Because only the text is wanted, repeat the records below exactly and omit the pictures.

===== Exercise inputs =====

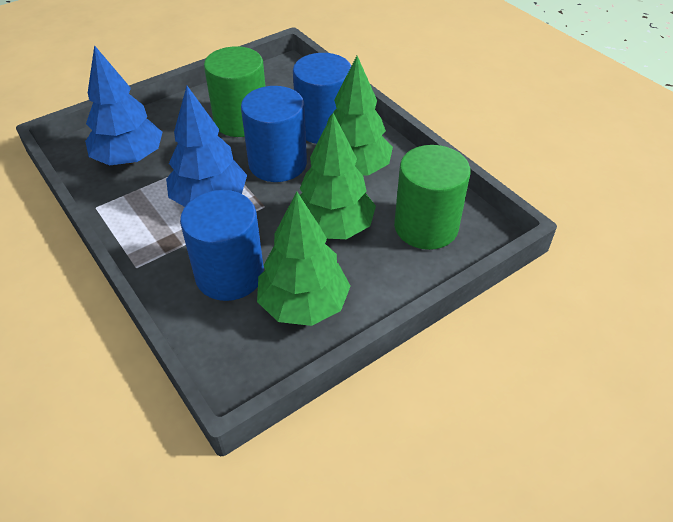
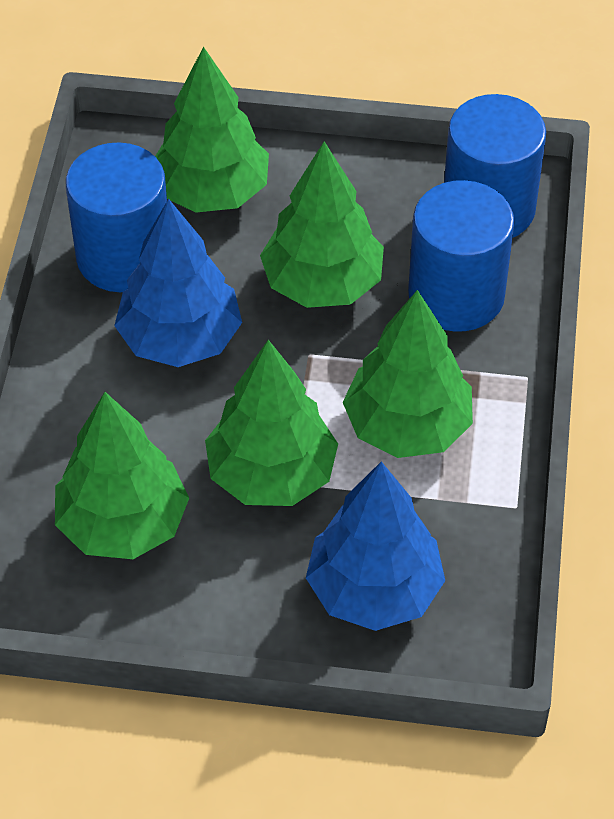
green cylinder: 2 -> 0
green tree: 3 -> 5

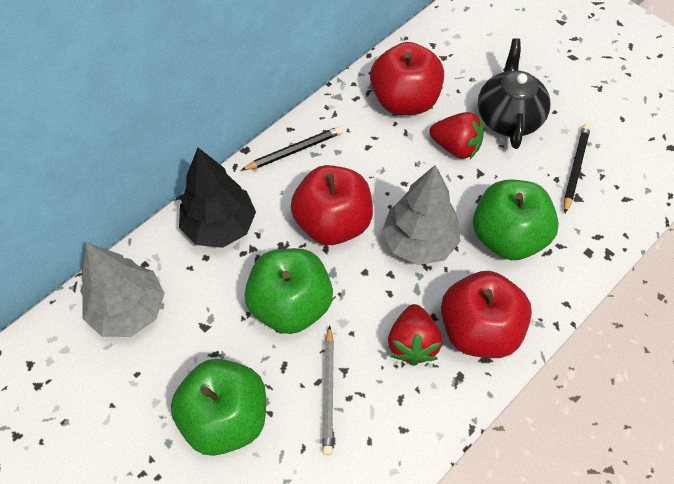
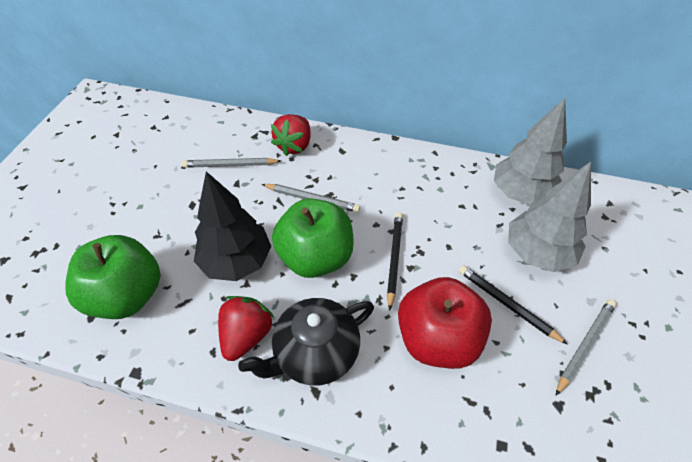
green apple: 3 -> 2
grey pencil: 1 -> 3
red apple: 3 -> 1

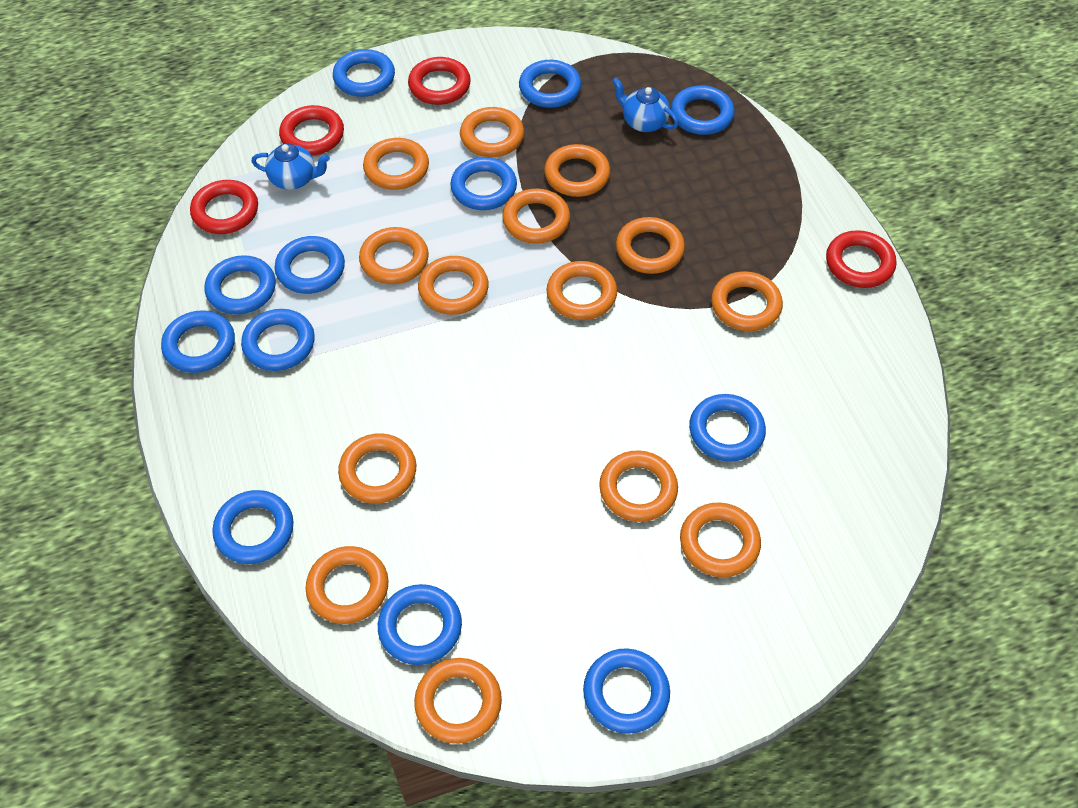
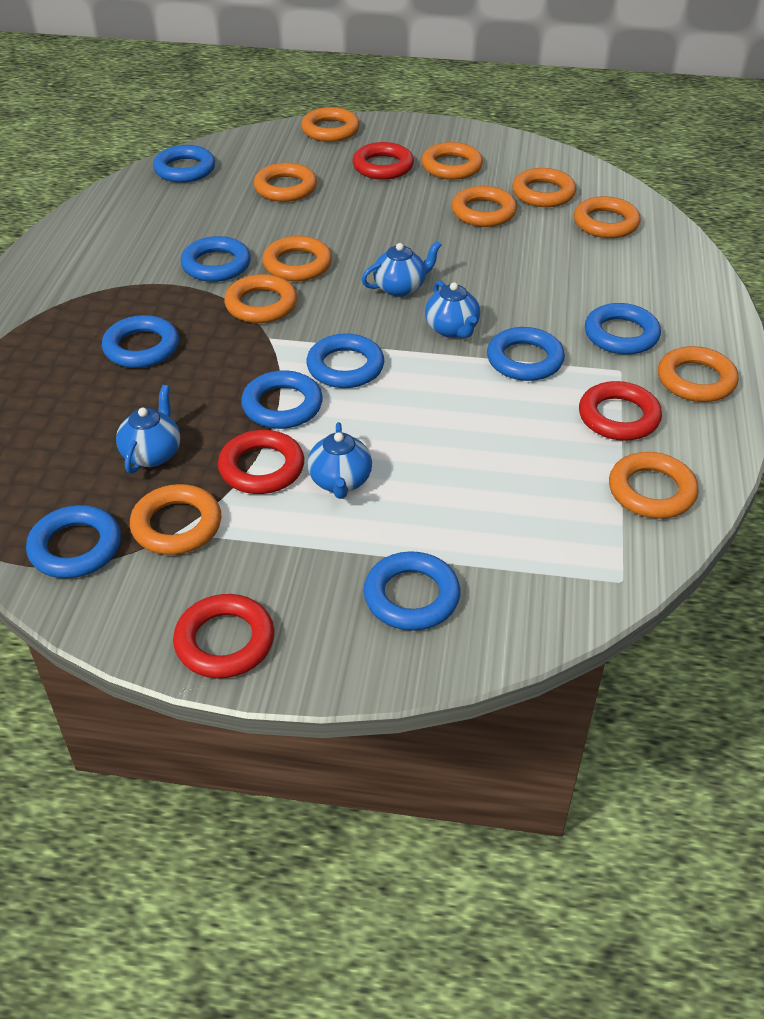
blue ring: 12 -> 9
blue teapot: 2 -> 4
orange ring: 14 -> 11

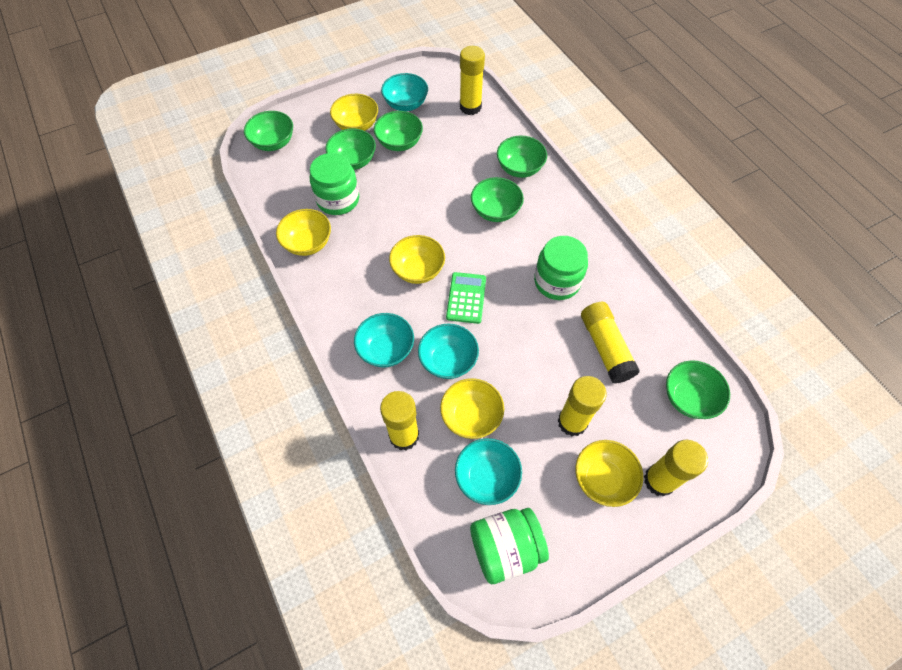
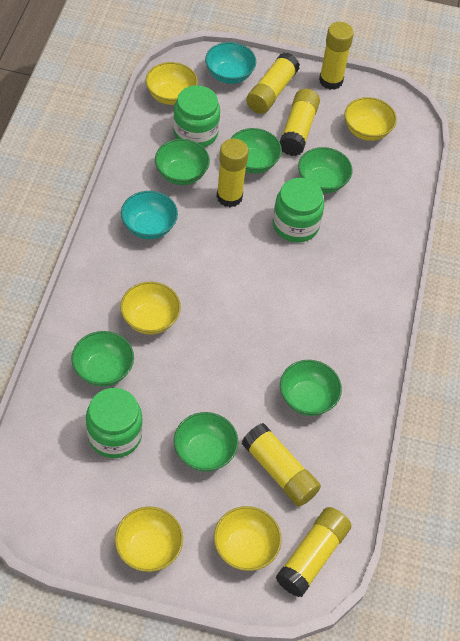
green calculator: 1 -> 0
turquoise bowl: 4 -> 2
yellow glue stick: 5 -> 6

=====

- **Output of the exercise**:
green cylinder: 2 -> 0
green tree: 3 -> 5

green apple: 3 -> 2
grey pencil: 1 -> 3
red apple: 3 -> 1

blue ring: 12 -> 9
blue teapot: 2 -> 4
orange ring: 14 -> 11

green calculator: 1 -> 0
turquoise bowl: 4 -> 2
yellow glue stick: 5 -> 6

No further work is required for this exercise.